> _ABOUT THIS EXERCISE_: The job is to output exactly the lines that run from the start of the entries through the line containing "cyan triangle: (37, 80) -> (67, 91), moved", pictures omitted.
::: AVAILABLE DATA
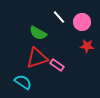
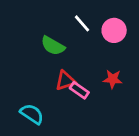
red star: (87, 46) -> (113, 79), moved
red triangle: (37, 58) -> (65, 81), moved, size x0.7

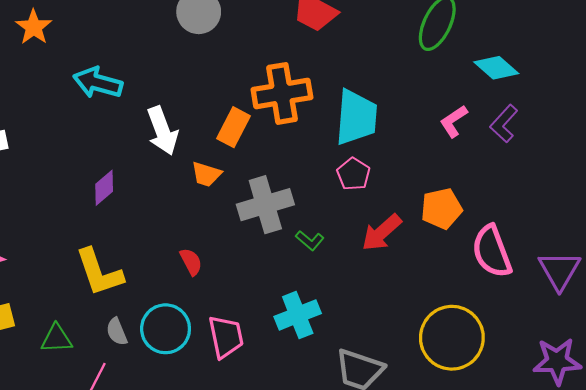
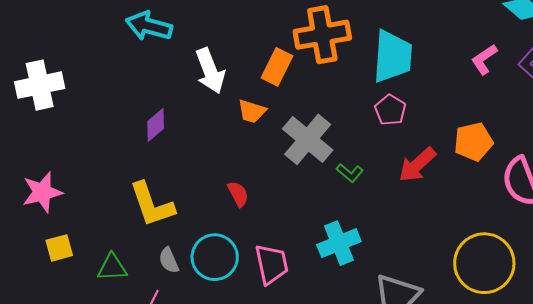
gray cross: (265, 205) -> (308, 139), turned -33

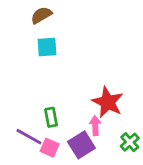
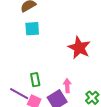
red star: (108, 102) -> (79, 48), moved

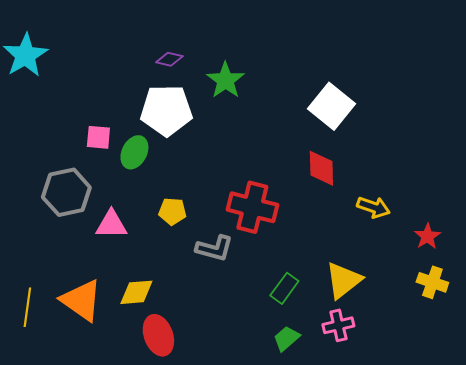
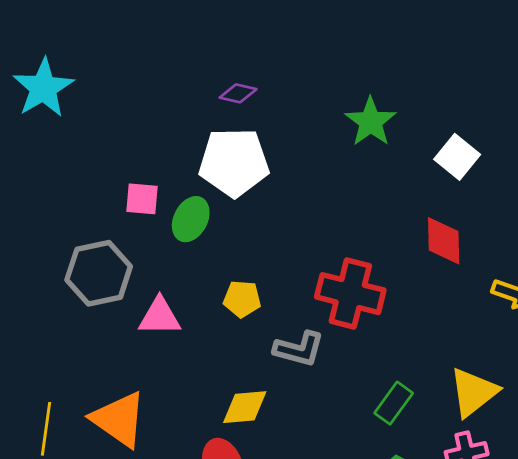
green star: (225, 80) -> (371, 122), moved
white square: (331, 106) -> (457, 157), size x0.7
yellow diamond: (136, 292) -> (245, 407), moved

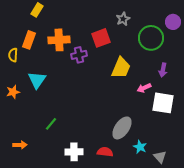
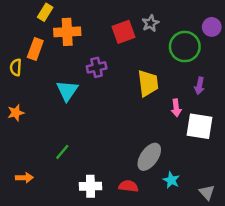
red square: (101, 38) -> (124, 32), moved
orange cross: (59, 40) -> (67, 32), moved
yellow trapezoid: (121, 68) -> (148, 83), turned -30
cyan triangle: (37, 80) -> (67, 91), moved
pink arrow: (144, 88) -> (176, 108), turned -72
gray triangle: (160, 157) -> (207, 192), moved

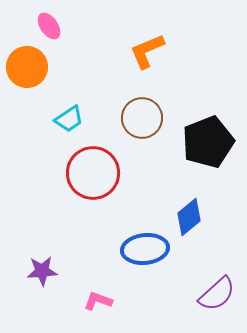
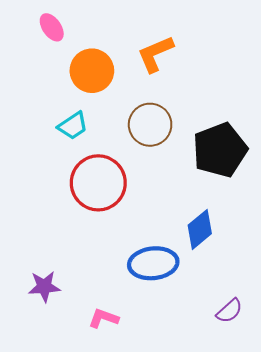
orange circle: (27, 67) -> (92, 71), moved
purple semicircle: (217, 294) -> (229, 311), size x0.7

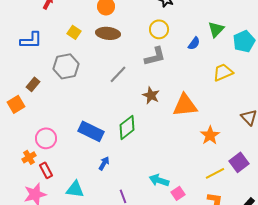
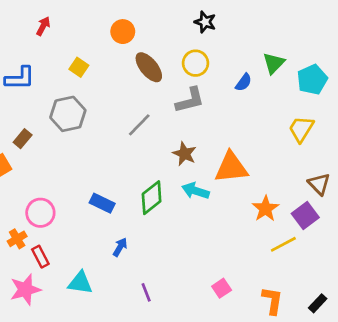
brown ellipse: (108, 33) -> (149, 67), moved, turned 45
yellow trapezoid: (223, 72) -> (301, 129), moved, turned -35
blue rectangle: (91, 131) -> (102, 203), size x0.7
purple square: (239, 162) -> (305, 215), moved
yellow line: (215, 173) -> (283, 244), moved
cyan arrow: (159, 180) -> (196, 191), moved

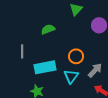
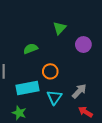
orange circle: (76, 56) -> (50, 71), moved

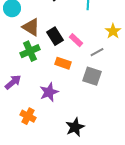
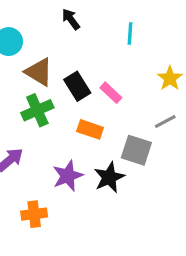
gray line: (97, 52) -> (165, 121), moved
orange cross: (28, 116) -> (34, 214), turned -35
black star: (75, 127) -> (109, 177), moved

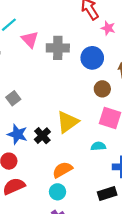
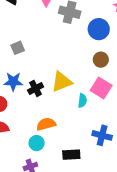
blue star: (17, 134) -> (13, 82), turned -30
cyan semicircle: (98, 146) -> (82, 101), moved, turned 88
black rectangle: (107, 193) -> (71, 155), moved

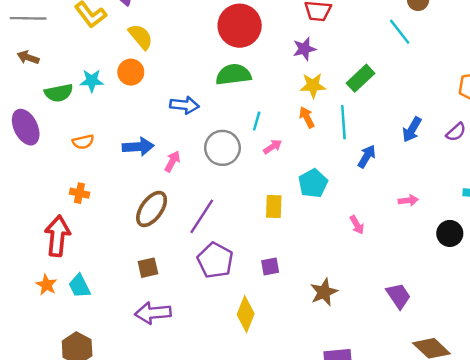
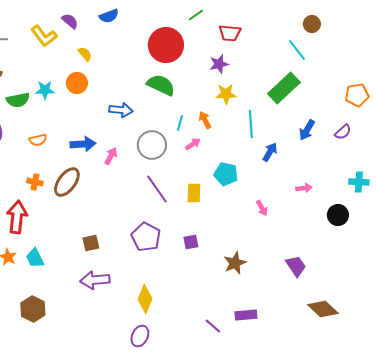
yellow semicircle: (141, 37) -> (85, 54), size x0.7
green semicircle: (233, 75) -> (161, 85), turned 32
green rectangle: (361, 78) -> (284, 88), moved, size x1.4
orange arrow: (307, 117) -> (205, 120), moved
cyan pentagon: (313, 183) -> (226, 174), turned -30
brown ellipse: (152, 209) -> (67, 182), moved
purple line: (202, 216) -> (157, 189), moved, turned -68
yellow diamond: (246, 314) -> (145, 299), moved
::::::
> _TASK RESPONSE_:
red star: (87, 46) -> (113, 79), moved
red triangle: (37, 58) -> (65, 81), moved, size x0.7

gray cross: (265, 205) -> (308, 139), turned -33

red star: (108, 102) -> (79, 48), moved

green star: (225, 80) -> (371, 122), moved
white square: (331, 106) -> (457, 157), size x0.7
yellow diamond: (136, 292) -> (245, 407), moved

red square: (101, 38) -> (124, 32), moved
orange cross: (59, 40) -> (67, 32), moved
yellow trapezoid: (121, 68) -> (148, 83), turned -30
cyan triangle: (37, 80) -> (67, 91), moved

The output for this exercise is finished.